>> Start DATA FOR THE TASK

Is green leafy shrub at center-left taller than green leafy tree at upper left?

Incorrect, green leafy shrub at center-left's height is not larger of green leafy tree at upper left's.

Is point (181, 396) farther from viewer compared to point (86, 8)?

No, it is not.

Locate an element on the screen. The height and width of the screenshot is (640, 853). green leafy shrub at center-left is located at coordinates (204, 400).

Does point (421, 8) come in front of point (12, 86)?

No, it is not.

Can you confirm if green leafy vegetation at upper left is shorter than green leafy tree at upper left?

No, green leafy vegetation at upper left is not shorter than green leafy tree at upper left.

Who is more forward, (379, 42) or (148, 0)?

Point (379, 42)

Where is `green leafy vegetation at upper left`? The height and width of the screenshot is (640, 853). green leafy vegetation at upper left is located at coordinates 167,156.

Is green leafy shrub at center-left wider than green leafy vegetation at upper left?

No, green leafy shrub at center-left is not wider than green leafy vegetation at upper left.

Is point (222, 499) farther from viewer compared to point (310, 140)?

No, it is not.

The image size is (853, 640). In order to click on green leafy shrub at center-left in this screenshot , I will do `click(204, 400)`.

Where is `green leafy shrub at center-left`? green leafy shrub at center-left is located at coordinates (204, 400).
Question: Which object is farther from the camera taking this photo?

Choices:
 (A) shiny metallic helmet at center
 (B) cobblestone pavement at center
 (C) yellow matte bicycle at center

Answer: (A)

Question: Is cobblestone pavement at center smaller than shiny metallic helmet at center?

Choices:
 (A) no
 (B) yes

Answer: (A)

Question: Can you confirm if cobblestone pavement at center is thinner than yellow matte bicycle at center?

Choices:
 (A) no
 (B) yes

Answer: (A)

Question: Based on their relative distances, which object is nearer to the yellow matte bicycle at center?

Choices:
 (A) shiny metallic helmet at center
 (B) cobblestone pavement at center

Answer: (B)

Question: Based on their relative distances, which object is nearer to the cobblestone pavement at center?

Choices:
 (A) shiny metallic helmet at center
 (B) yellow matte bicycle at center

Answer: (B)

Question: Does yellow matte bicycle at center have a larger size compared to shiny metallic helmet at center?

>> End DATA FOR THE TASK

EXERCISE => Copy out every one of the records above word for word, without changing anything.

ANSWER IN FULL =>
Is green leafy shrub at center-left taller than green leafy tree at upper left?

Incorrect, green leafy shrub at center-left's height is not larger of green leafy tree at upper left's.

Is point (181, 396) farther from viewer compared to point (86, 8)?

No, it is not.

Locate an element on the screen. The height and width of the screenshot is (640, 853). green leafy shrub at center-left is located at coordinates (204, 400).

Does point (421, 8) come in front of point (12, 86)?

No, it is not.

Can you confirm if green leafy vegetation at upper left is shorter than green leafy tree at upper left?

No, green leafy vegetation at upper left is not shorter than green leafy tree at upper left.

Who is more forward, (379, 42) or (148, 0)?

Point (379, 42)

Where is `green leafy vegetation at upper left`? The height and width of the screenshot is (640, 853). green leafy vegetation at upper left is located at coordinates 167,156.

Is green leafy shrub at center-left wider than green leafy vegetation at upper left?

No, green leafy shrub at center-left is not wider than green leafy vegetation at upper left.

Is point (222, 499) farther from viewer compared to point (310, 140)?

No, it is not.

The image size is (853, 640). In order to click on green leafy shrub at center-left in this screenshot , I will do `click(204, 400)`.

Where is `green leafy shrub at center-left`? green leafy shrub at center-left is located at coordinates (204, 400).
Question: Which object is farther from the camera taking this photo?

Choices:
 (A) shiny metallic helmet at center
 (B) cobblestone pavement at center
 (C) yellow matte bicycle at center

Answer: (A)

Question: Is cobblestone pavement at center smaller than shiny metallic helmet at center?

Choices:
 (A) no
 (B) yes

Answer: (A)

Question: Can you confirm if cobblestone pavement at center is thinner than yellow matte bicycle at center?

Choices:
 (A) no
 (B) yes

Answer: (A)

Question: Based on their relative distances, which object is nearer to the yellow matte bicycle at center?

Choices:
 (A) shiny metallic helmet at center
 (B) cobblestone pavement at center

Answer: (B)

Question: Based on their relative distances, which object is nearer to the cobblestone pavement at center?

Choices:
 (A) shiny metallic helmet at center
 (B) yellow matte bicycle at center

Answer: (B)

Question: Does yellow matte bicycle at center have a larger size compared to shiny metallic helmet at center?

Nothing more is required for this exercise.